§ Work to be completed
Read the records below. Copy each line where the string "green" occurs.

Source data
┌────────

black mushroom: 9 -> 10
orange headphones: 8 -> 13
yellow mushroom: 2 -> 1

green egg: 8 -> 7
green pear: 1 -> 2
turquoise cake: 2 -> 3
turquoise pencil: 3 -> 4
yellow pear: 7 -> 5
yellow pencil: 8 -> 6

└────────
┌────────

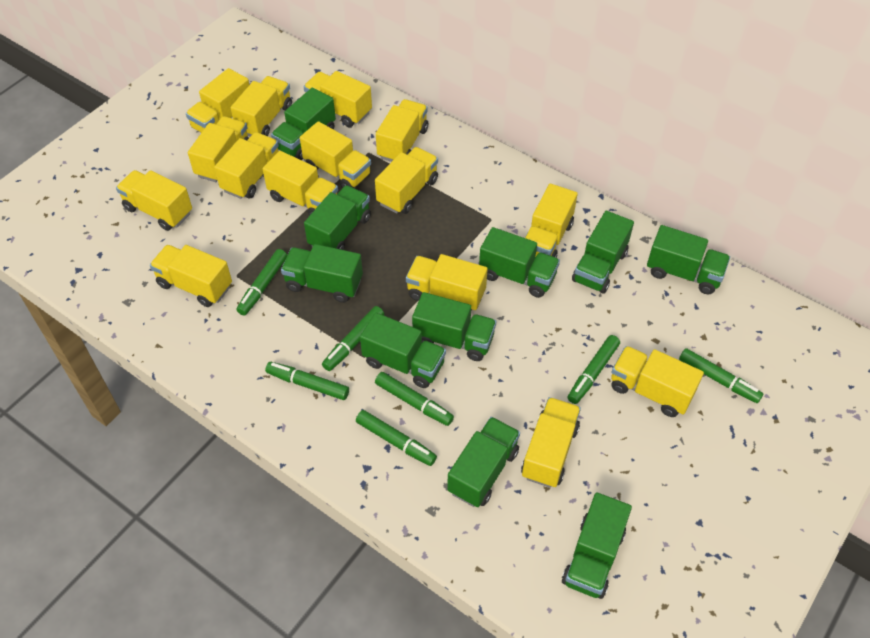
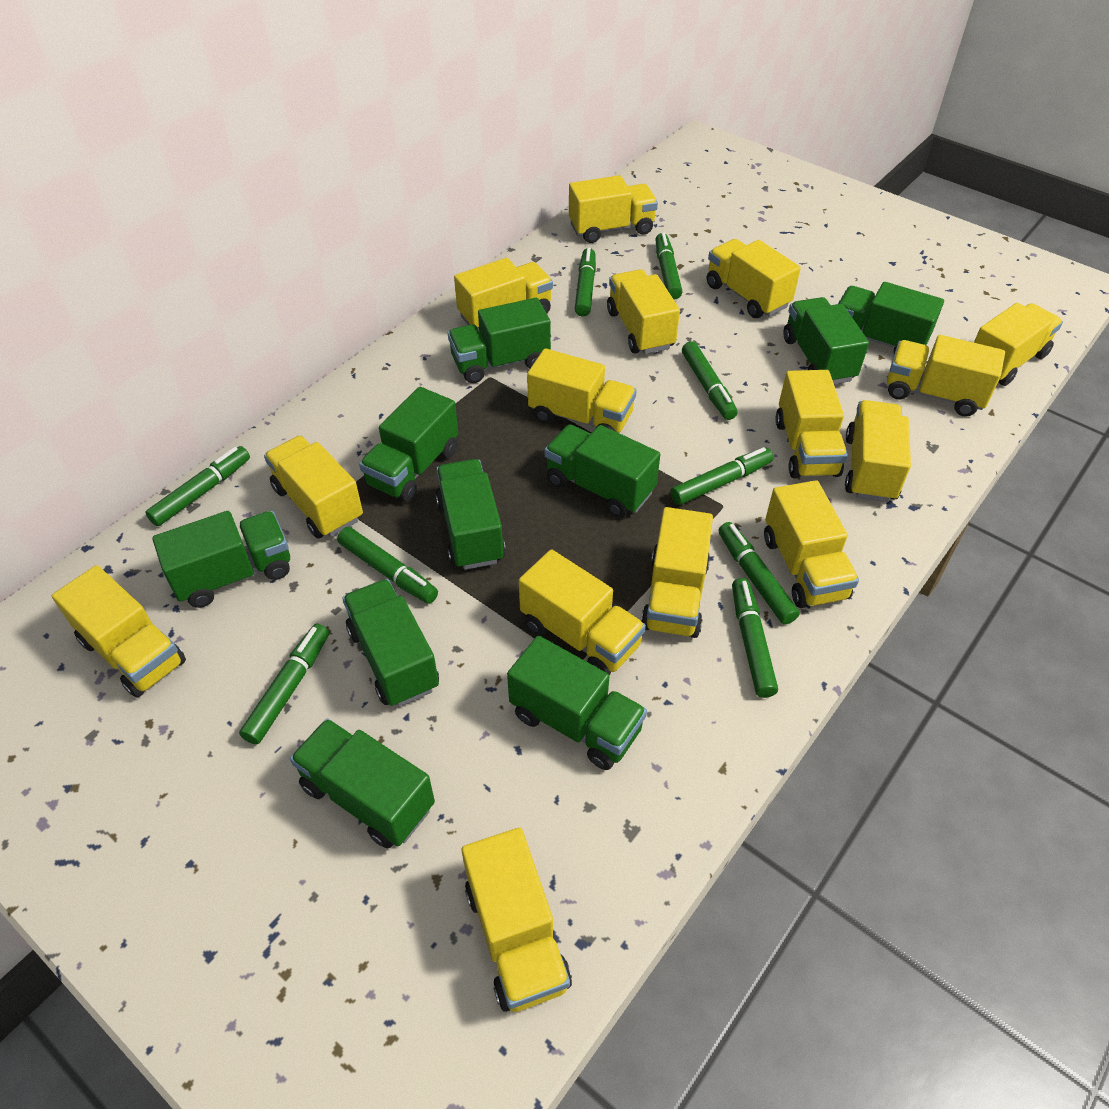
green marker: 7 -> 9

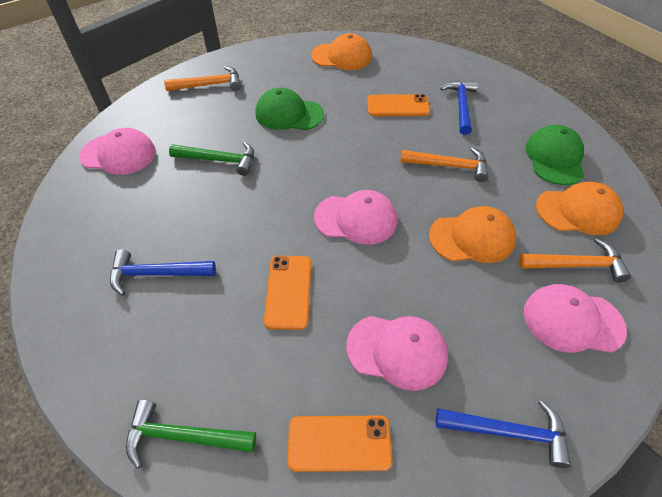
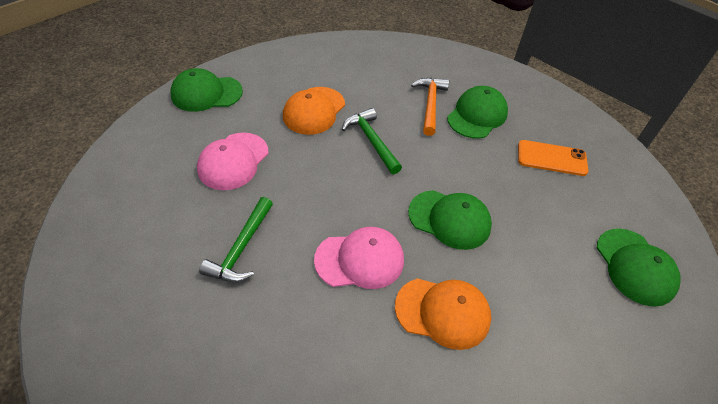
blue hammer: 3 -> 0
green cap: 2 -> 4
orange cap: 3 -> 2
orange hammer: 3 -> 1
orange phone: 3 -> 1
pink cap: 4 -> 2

└────────
┌────────

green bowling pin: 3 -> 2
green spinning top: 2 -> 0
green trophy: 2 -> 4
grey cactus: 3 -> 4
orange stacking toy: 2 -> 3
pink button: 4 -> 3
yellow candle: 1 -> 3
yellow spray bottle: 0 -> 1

└────────

§ Solution to this exercise
green egg: 8 -> 7
green pear: 1 -> 2
green marker: 7 -> 9
green cap: 2 -> 4
green bowling pin: 3 -> 2
green spinning top: 2 -> 0
green trophy: 2 -> 4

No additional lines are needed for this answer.